§ EXERCISE INPUT
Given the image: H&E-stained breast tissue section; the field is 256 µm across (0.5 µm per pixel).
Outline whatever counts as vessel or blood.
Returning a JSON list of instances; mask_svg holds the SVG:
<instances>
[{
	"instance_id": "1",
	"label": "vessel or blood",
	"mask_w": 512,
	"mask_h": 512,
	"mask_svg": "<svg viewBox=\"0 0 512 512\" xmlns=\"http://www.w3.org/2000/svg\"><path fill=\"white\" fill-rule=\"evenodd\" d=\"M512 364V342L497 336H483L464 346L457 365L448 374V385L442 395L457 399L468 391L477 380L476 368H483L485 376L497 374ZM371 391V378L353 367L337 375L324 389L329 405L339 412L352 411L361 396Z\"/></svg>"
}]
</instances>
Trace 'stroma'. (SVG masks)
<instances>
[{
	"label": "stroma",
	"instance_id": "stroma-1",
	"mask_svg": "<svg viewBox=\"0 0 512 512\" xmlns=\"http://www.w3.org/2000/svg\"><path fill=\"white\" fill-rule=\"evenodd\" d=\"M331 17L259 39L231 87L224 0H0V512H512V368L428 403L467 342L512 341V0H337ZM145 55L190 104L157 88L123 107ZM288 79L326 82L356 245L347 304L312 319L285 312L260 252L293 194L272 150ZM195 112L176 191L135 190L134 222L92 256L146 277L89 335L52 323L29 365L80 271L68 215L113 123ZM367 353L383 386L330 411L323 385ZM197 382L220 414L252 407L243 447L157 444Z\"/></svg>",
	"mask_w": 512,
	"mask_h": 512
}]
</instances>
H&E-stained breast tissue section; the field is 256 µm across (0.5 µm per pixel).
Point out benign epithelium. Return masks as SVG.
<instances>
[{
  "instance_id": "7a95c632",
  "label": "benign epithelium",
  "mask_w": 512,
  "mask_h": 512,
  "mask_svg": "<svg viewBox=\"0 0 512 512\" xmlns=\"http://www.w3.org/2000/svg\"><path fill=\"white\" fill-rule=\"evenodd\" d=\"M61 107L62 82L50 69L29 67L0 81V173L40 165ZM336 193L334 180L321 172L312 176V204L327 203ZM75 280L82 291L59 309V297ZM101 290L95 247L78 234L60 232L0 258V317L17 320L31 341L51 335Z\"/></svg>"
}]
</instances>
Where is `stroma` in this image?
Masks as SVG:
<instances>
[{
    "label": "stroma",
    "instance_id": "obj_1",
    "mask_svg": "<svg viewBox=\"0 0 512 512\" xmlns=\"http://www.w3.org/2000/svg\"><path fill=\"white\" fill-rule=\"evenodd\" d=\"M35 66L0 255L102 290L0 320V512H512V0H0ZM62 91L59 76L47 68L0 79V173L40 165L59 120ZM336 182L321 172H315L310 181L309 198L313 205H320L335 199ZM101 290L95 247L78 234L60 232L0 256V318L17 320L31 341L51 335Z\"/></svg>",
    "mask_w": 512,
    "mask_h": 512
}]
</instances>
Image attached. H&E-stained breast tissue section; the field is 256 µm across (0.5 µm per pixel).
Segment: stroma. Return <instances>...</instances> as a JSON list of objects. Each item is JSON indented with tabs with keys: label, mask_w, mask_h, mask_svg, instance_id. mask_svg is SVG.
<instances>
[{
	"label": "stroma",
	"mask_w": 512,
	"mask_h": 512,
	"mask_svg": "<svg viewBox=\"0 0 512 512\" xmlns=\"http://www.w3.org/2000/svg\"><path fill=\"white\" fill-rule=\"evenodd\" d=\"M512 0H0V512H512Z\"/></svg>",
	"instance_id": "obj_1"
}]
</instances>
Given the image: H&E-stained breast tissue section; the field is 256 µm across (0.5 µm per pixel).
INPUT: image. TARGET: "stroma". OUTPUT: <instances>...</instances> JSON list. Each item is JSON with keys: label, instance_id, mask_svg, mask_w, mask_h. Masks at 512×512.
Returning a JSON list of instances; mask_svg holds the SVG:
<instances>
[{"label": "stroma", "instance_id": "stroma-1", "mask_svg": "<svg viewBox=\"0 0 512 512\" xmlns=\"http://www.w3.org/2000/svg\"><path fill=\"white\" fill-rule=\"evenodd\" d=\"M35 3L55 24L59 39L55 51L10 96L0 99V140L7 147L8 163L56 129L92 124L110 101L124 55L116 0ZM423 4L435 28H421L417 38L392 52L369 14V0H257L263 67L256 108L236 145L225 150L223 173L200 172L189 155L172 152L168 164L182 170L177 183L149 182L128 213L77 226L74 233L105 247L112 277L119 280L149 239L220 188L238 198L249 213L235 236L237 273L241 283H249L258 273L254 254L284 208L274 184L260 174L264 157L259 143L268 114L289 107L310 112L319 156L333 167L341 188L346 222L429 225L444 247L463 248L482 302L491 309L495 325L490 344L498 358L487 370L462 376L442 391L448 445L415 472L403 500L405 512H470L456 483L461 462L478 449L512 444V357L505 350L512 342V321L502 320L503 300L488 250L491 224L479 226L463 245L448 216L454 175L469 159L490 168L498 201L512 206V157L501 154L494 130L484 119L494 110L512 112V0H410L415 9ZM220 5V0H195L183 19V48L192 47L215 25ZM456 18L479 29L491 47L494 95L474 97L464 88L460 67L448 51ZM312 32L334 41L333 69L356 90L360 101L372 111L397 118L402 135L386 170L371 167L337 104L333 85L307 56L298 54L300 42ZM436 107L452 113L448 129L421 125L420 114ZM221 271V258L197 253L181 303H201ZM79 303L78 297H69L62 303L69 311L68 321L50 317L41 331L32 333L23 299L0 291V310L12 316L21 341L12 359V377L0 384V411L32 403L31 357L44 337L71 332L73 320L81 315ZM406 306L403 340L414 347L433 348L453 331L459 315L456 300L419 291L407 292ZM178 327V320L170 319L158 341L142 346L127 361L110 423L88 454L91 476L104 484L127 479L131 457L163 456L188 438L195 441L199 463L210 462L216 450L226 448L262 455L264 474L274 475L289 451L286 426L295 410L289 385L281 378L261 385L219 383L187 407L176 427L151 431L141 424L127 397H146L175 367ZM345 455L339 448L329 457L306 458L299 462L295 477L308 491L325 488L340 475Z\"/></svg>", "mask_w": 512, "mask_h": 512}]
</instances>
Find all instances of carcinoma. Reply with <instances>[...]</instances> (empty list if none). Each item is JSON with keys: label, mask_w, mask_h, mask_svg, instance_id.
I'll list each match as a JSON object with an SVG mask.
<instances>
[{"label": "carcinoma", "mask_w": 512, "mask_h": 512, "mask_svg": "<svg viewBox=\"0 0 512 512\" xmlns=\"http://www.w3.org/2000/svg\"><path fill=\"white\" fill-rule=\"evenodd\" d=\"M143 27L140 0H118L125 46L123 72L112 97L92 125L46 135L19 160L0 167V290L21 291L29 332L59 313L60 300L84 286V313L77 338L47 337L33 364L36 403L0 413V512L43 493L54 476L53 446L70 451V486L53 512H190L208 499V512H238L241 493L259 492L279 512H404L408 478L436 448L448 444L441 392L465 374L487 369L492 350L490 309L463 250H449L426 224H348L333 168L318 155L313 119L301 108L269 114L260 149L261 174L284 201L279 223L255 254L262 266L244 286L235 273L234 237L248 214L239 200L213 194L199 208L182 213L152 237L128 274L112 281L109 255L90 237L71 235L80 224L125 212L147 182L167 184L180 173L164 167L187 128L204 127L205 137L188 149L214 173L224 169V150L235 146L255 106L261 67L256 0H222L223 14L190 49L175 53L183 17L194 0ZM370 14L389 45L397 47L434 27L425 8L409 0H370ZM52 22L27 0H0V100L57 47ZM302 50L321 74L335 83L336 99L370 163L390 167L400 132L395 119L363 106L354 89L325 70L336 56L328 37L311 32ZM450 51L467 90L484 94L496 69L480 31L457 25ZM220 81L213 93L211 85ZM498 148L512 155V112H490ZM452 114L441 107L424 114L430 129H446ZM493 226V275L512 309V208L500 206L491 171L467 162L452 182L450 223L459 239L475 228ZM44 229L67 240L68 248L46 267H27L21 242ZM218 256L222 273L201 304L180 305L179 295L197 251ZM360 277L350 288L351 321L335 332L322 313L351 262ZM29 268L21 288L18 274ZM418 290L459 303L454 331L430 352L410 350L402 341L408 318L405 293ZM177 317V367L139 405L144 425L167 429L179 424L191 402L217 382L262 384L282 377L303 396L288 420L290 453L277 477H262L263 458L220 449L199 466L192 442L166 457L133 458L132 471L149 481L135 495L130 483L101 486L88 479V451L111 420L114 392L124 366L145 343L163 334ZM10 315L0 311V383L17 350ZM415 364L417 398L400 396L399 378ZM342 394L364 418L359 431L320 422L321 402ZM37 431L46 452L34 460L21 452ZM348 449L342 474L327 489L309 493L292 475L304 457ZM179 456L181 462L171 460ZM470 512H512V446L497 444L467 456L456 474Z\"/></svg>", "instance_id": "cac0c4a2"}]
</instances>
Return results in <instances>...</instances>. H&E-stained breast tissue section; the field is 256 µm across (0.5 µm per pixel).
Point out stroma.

§ TASK REQUIREMENTS
Tell how many lines of the data above hold the string "tissue". Give only the number.

§ SOLUTION FOR THIS TASK
5